Every line from the one containing "(235, 112) = (241, 421): brown" through the end of the data is to be copied exactly, and nothing outside that range.

═══ SOURCE INFORMATION ═══

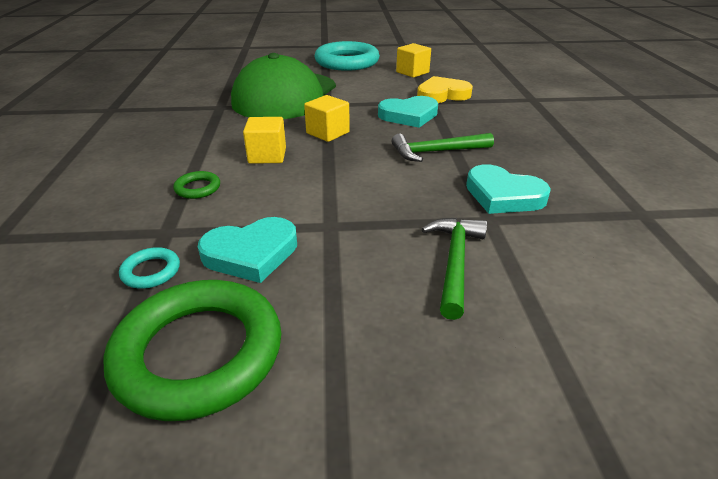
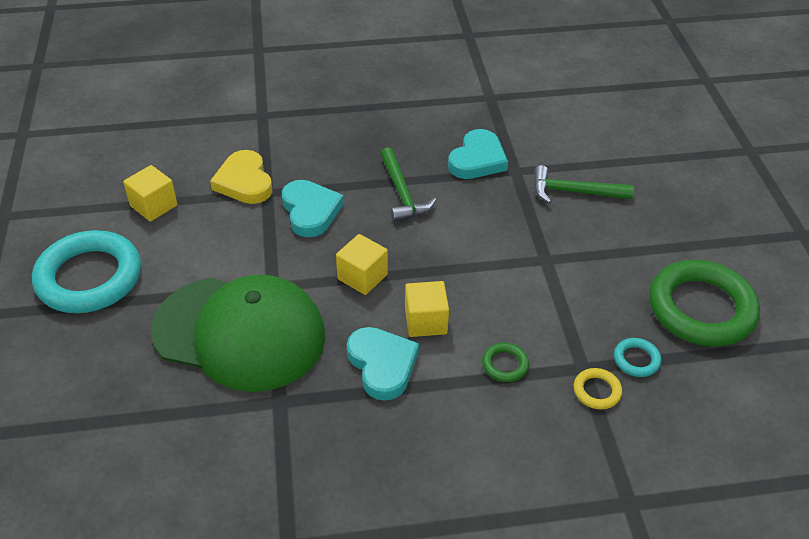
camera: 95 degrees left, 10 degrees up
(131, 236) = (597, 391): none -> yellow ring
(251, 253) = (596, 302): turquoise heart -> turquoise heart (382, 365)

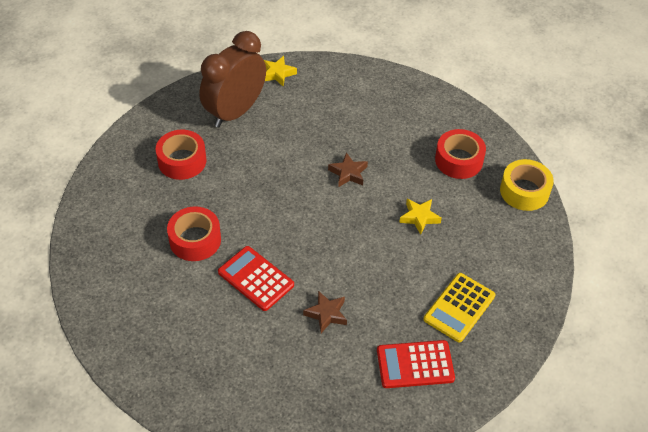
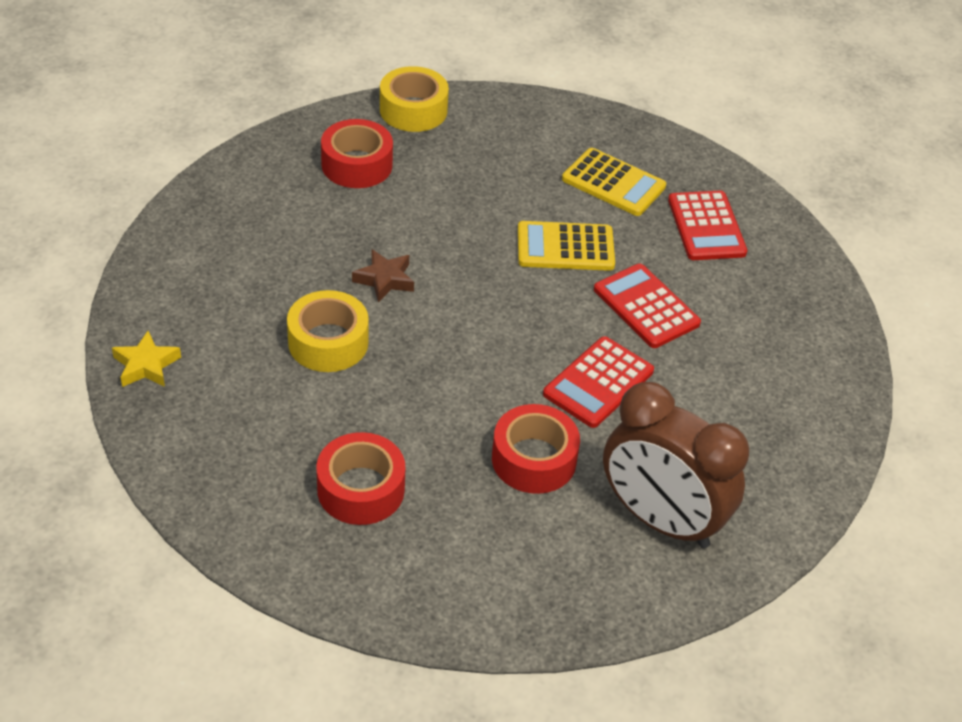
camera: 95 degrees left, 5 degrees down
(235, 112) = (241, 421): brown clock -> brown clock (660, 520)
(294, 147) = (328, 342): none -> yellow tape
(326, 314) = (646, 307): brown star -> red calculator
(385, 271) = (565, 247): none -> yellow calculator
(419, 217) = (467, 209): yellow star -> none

═══

# THE ANSWER:
(235, 112) = (241, 421): brown clock -> brown clock (660, 520)
(294, 147) = (328, 342): none -> yellow tape
(326, 314) = (646, 307): brown star -> red calculator
(385, 271) = (565, 247): none -> yellow calculator
(419, 217) = (467, 209): yellow star -> none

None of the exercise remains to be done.